> **EXERCISE BRIEF**: From the entries below, copy every line that has the word "azul".

[Scene comparison data]
=== Begin Enclosure ===

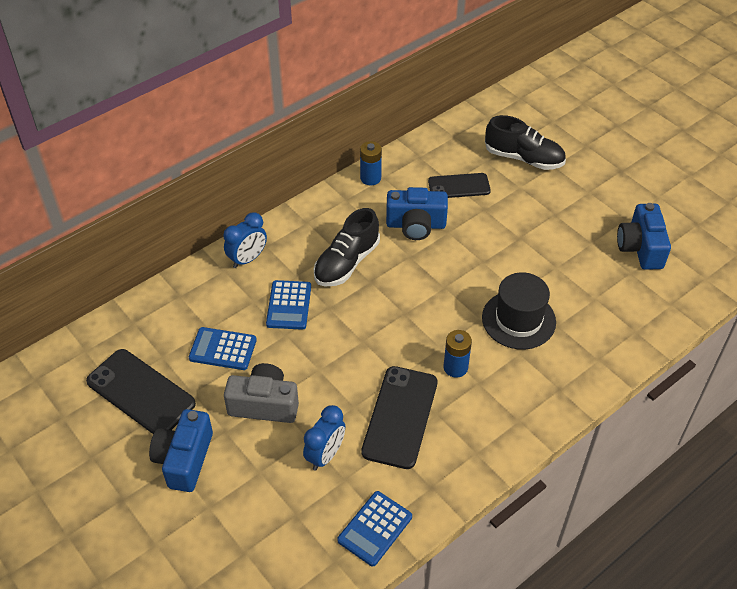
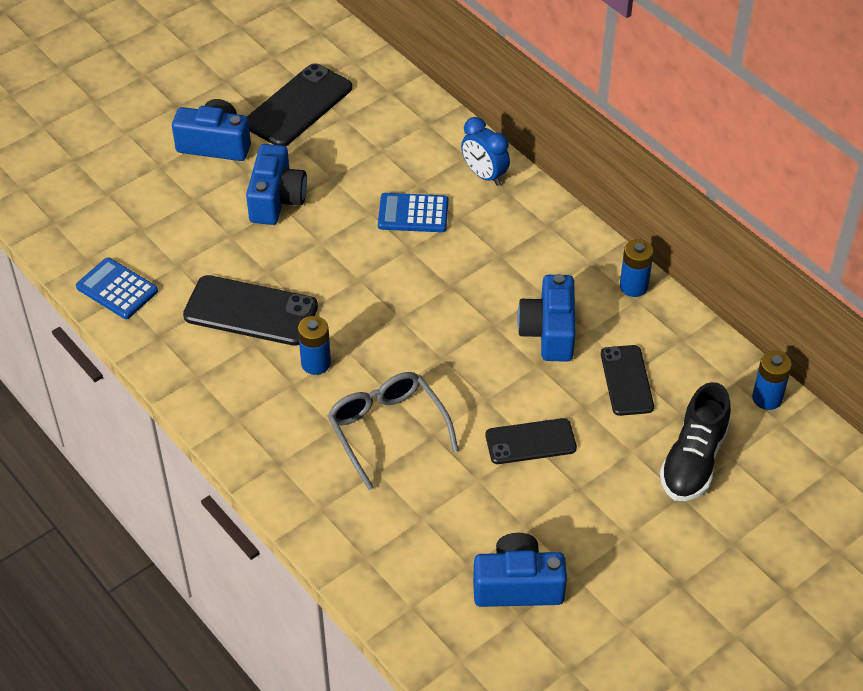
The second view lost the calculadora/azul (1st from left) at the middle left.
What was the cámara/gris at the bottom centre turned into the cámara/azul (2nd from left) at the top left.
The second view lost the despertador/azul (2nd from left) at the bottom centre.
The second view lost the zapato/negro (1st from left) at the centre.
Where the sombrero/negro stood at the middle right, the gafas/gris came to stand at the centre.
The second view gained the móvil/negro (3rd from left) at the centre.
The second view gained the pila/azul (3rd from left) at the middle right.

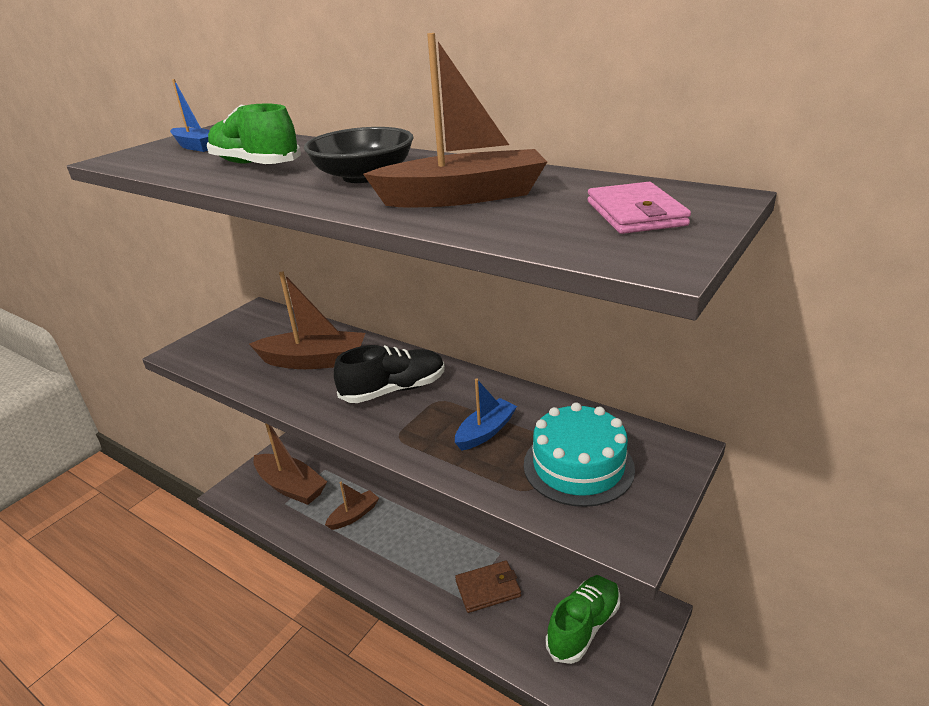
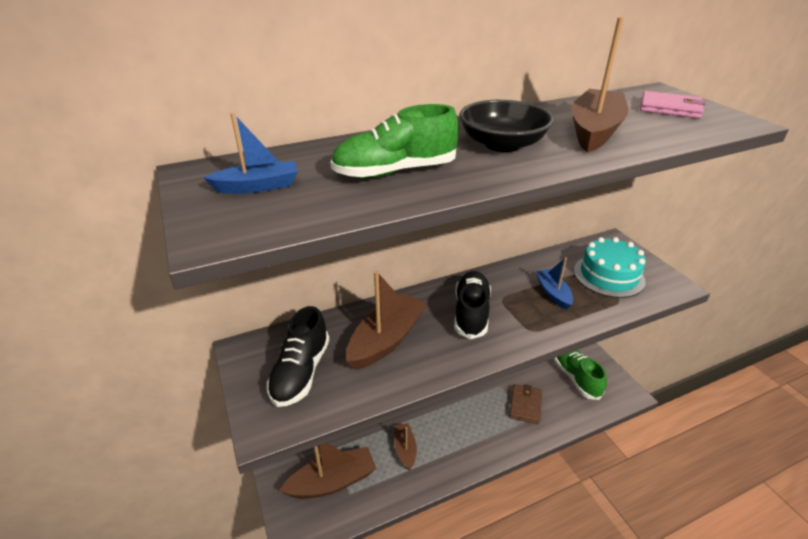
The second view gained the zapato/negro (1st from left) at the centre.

=== End Enclosure ===

> **RESULT OF THIS TASK**:
The second view lost the calculadora/azul (1st from left) at the middle left.
What was the cámara/gris at the bottom centre turned into the cámara/azul (2nd from left) at the top left.
The second view lost the despertador/azul (2nd from left) at the bottom centre.
The second view gained the pila/azul (3rd from left) at the middle right.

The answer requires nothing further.